Work to be completed> All lines in the data bearing the string "white" should be identified and copied.

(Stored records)
══════════════════════════════

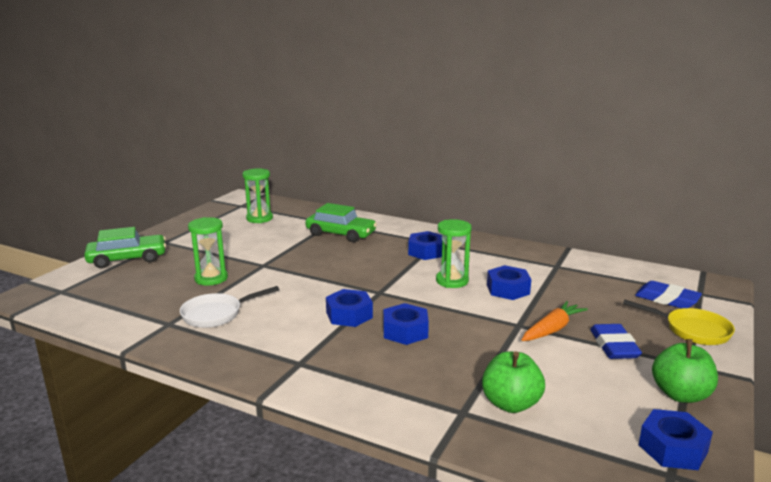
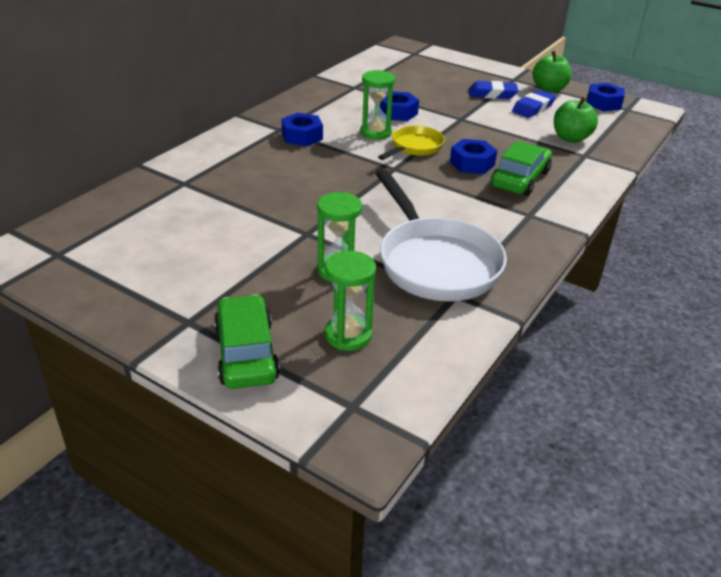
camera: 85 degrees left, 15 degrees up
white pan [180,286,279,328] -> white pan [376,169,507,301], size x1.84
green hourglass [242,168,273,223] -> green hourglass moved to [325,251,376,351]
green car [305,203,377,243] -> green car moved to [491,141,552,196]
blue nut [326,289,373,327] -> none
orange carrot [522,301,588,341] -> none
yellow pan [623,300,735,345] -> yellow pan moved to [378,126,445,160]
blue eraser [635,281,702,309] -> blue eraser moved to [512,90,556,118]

══════════════════════════════

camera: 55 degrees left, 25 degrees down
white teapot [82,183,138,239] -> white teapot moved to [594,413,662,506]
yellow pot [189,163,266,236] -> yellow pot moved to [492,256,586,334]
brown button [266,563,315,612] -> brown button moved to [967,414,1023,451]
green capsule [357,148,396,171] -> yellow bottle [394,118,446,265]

══════════════════════════════

Expected answer>
white pan [180,286,279,328] -> white pan [376,169,507,301], size x1.84
white teapot [82,183,138,239] -> white teapot moved to [594,413,662,506]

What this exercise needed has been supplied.